## Work instruction
The expected result is a word-for-word copy of the entries, minus any pictures.

## Material supplied
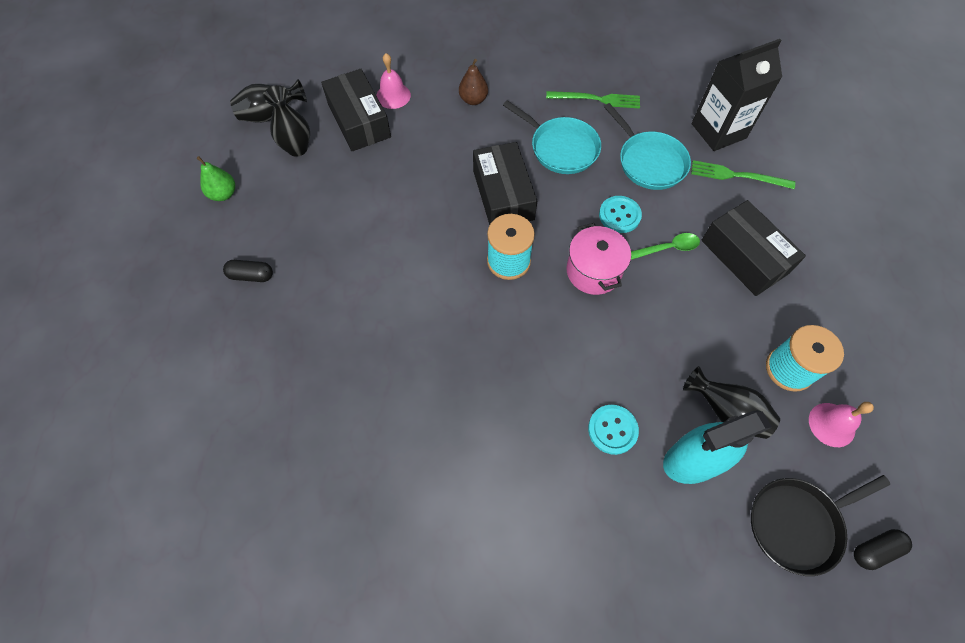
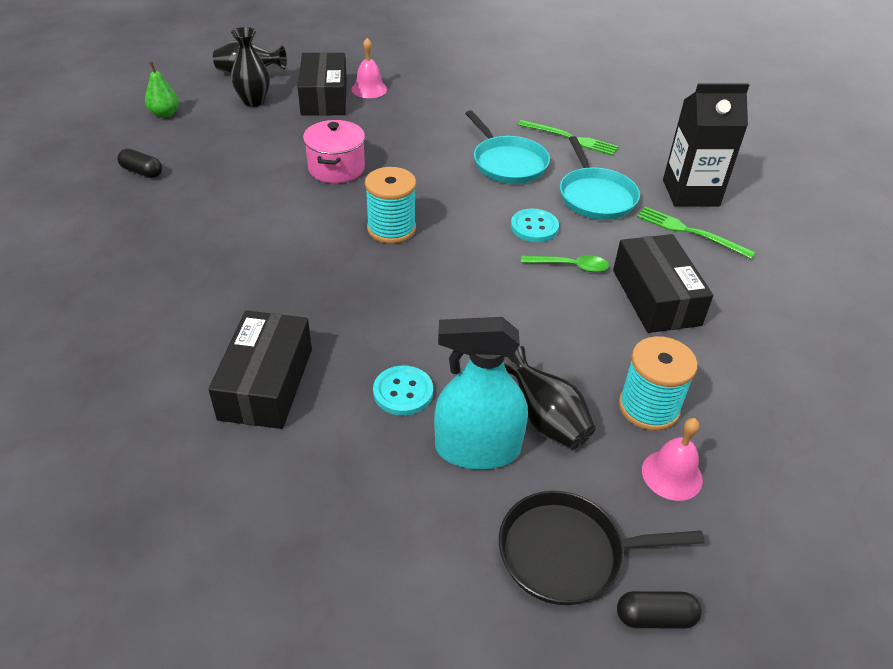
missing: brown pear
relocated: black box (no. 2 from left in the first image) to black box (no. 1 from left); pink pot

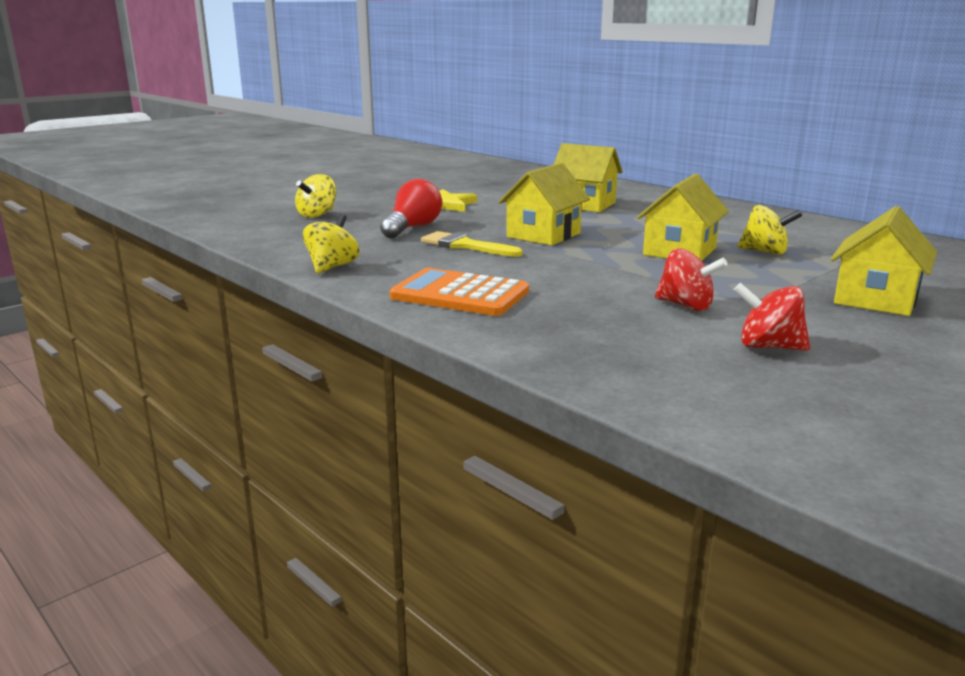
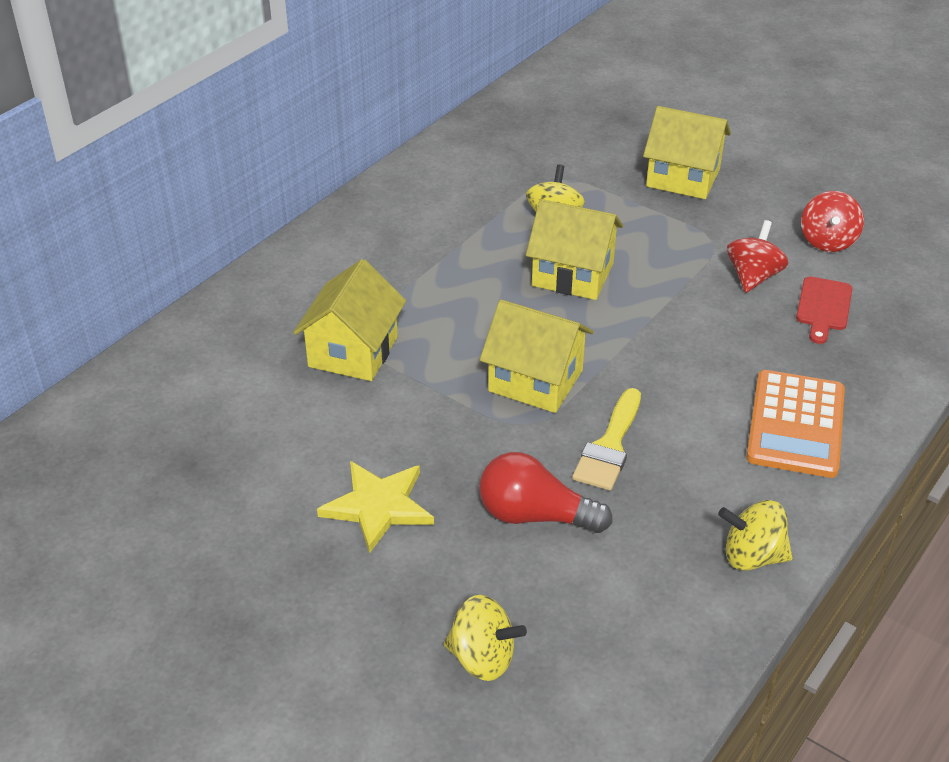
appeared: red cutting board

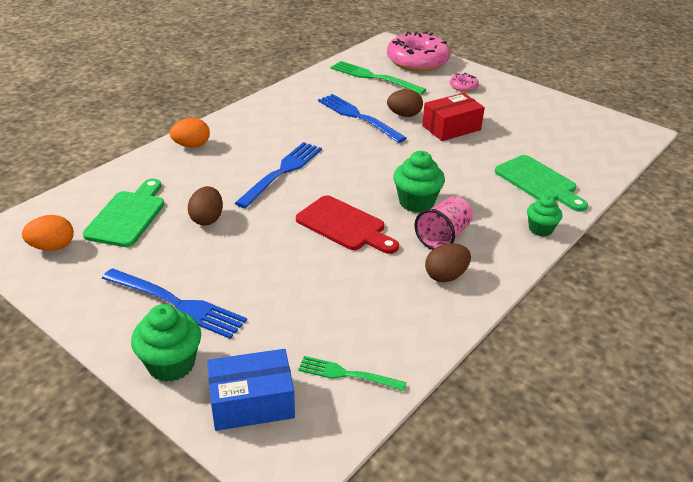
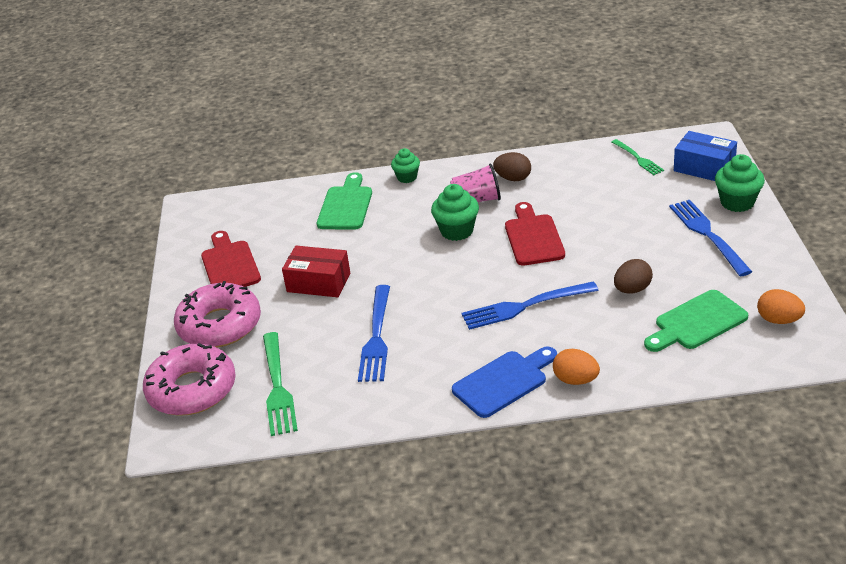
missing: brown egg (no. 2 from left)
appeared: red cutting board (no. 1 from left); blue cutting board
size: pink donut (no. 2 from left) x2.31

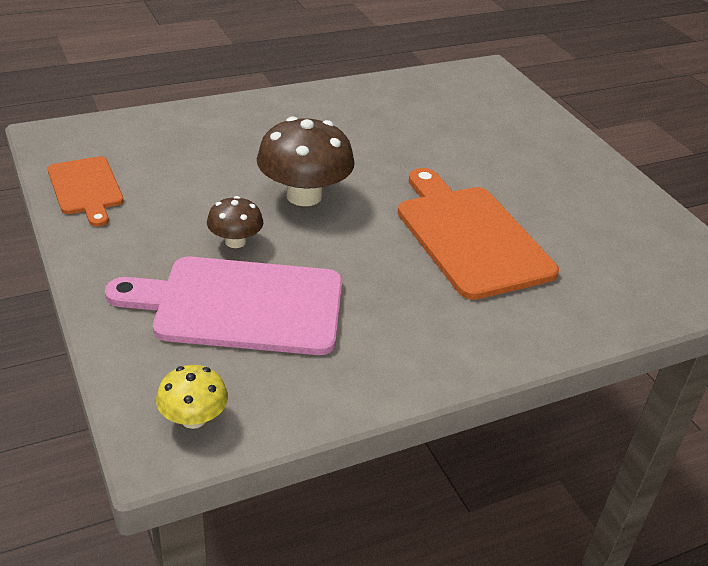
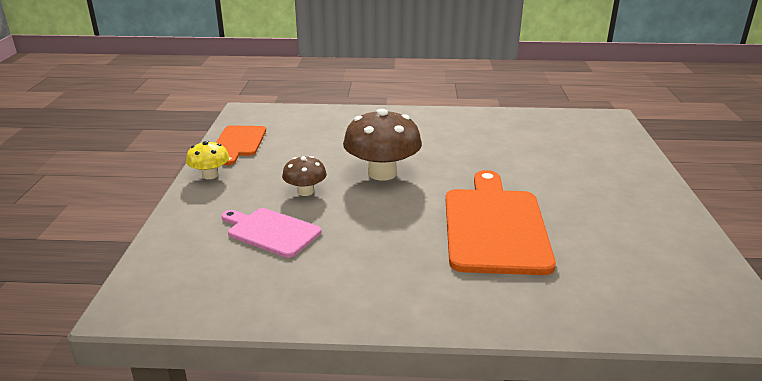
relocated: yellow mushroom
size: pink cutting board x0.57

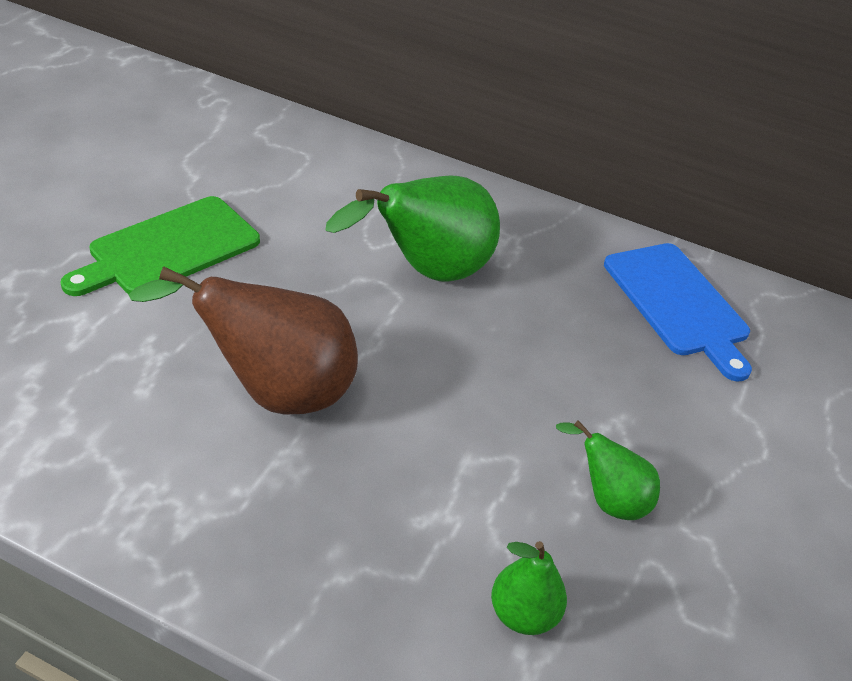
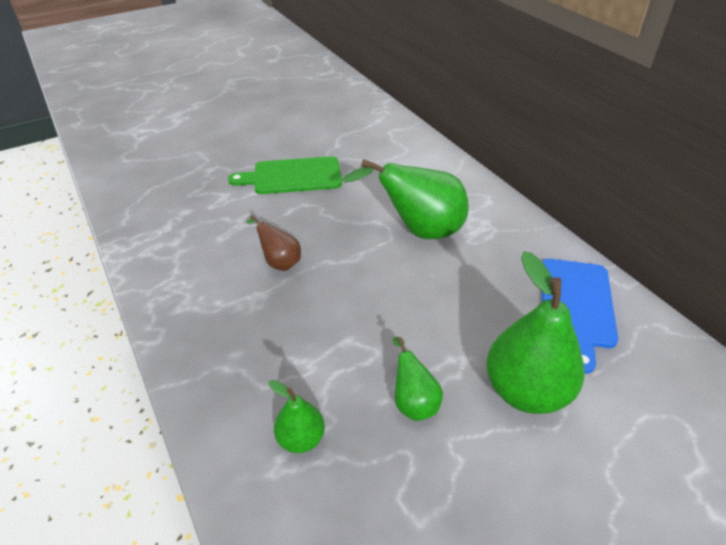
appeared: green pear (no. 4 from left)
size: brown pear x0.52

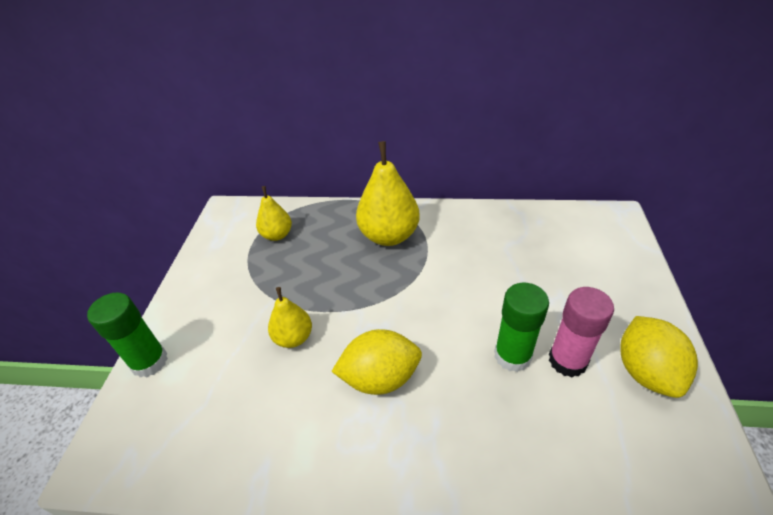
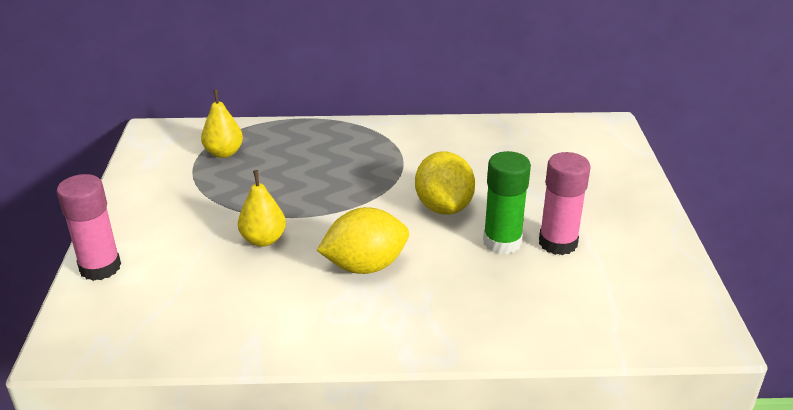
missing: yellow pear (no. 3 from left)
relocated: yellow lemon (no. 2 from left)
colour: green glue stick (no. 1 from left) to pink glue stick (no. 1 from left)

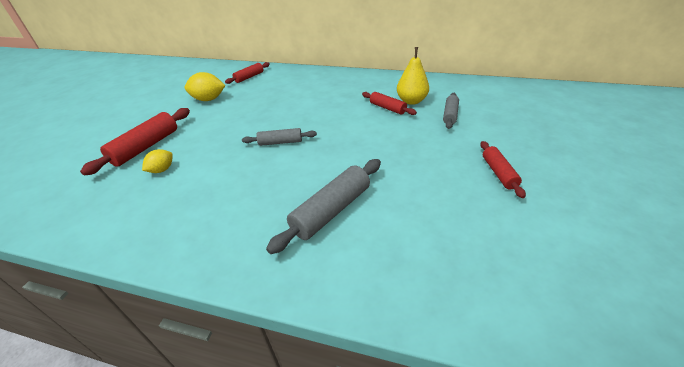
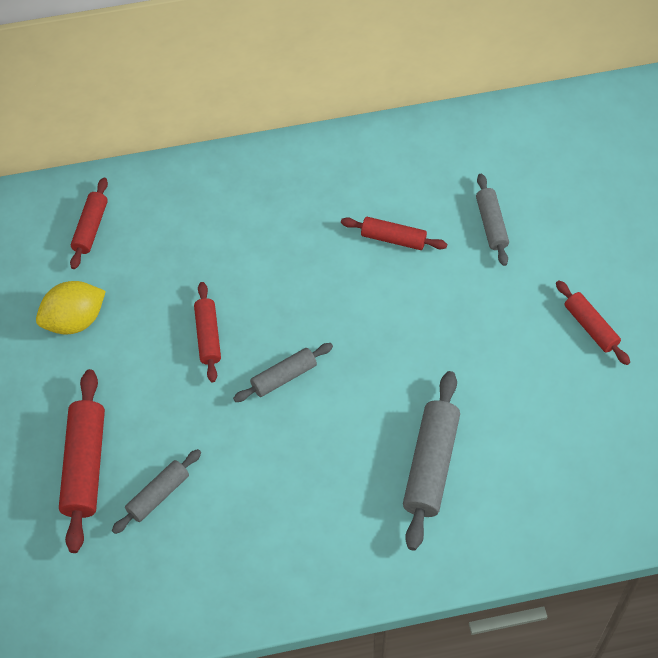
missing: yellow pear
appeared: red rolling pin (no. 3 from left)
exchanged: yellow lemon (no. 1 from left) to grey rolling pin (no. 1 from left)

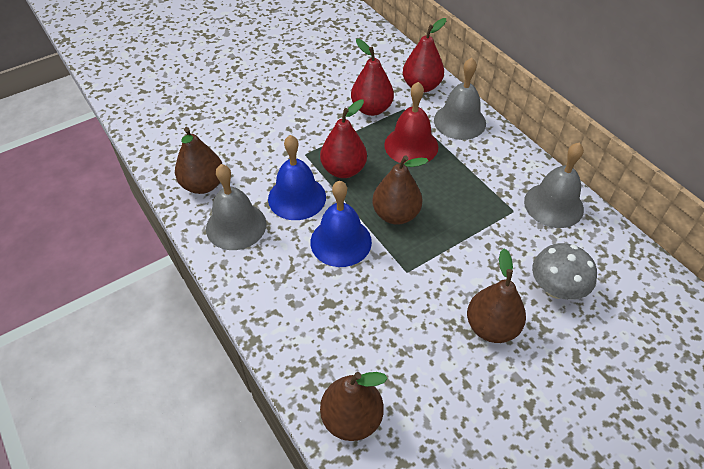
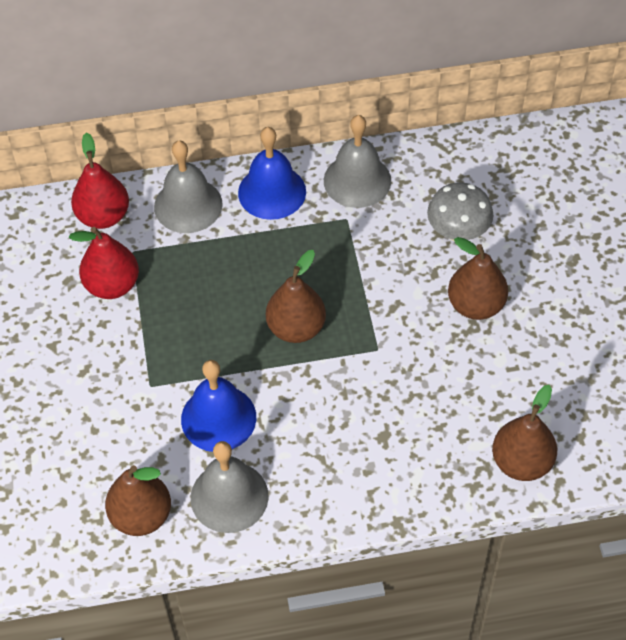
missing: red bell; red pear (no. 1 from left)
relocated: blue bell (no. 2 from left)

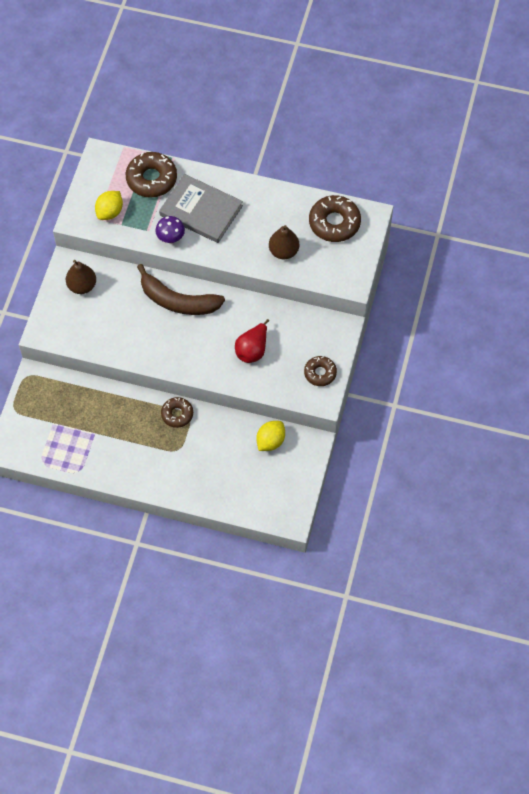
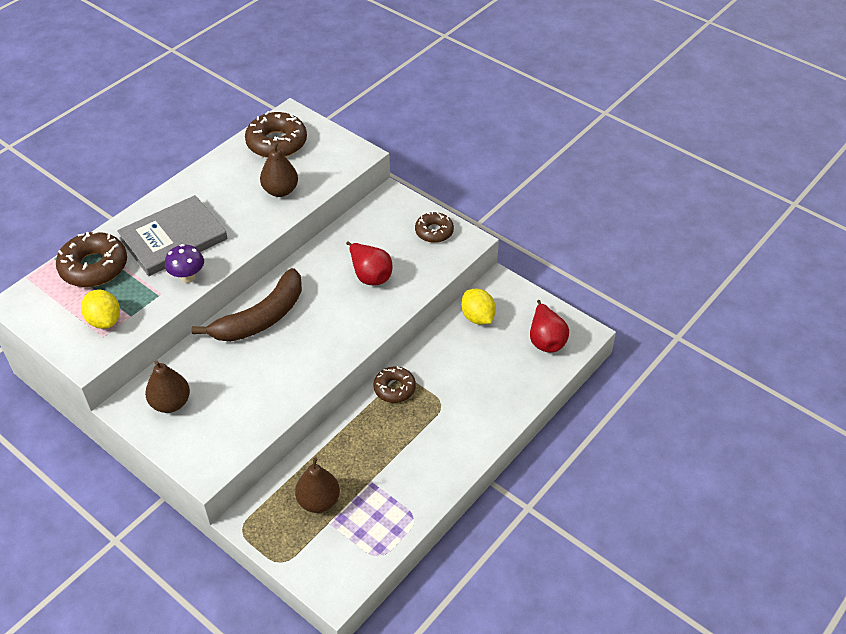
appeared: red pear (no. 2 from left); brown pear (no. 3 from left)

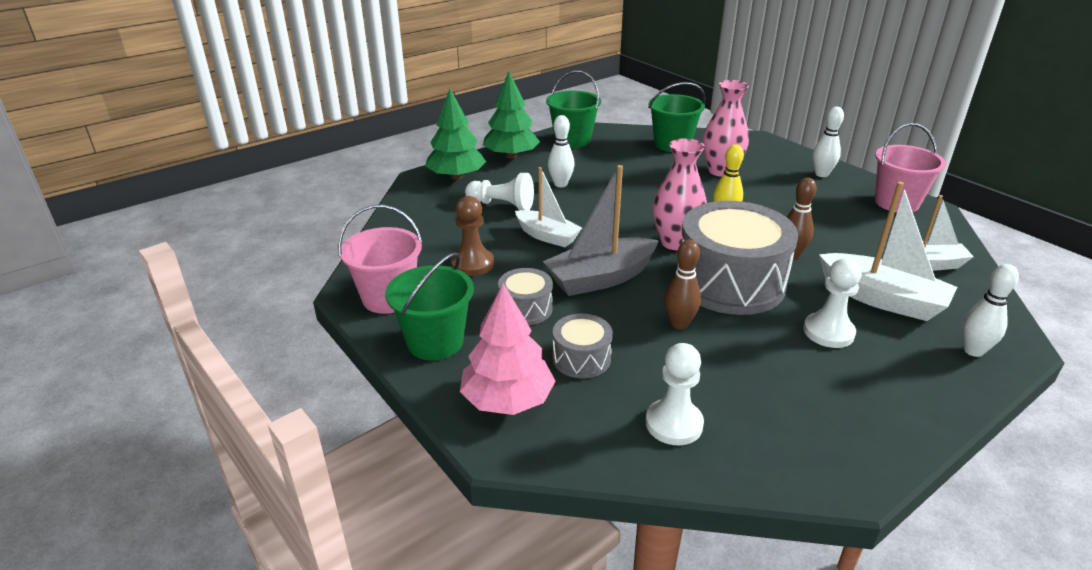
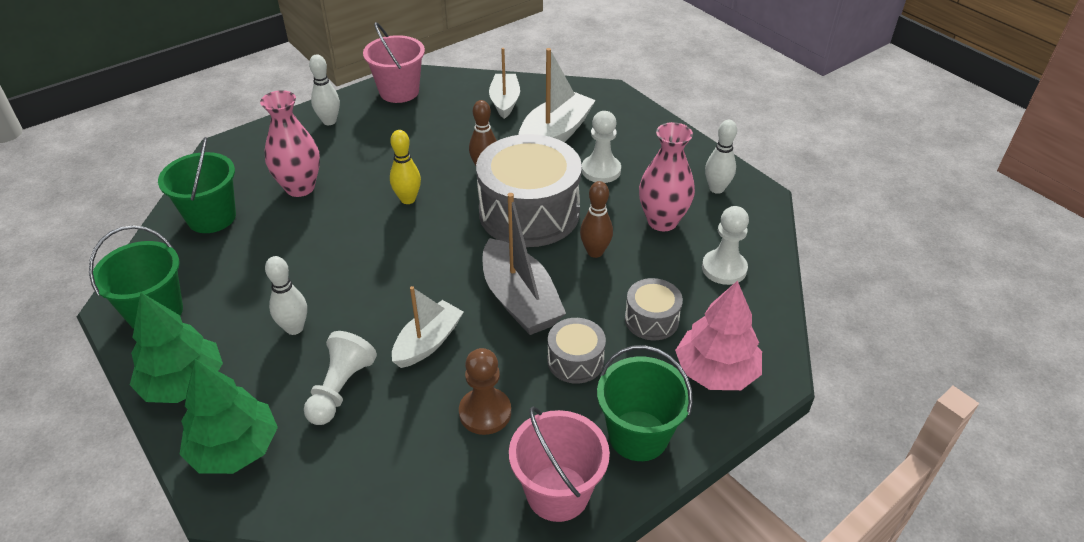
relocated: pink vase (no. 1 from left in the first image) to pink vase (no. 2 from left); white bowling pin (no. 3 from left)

## Answer box
missing: brown pear
relocated: black box (no. 2 from left in the first image) to black box (no. 1 from left); pink pot

appeared: red cutting board

missing: brown egg (no. 2 from left)
appeared: red cutting board (no. 1 from left); blue cutting board
size: pink donut (no. 2 from left) x2.31

relocated: yellow mushroom
size: pink cutting board x0.57

appeared: green pear (no. 4 from left)
size: brown pear x0.52

missing: yellow pear (no. 3 from left)
relocated: yellow lemon (no. 2 from left)
colour: green glue stick (no. 1 from left) to pink glue stick (no. 1 from left)

missing: yellow pear
appeared: red rolling pin (no. 3 from left)
exchanged: yellow lemon (no. 1 from left) to grey rolling pin (no. 1 from left)

missing: red bell; red pear (no. 1 from left)
relocated: blue bell (no. 2 from left)

appeared: red pear (no. 2 from left); brown pear (no. 3 from left)

relocated: pink vase (no. 1 from left in the first image) to pink vase (no. 2 from left); white bowling pin (no. 3 from left)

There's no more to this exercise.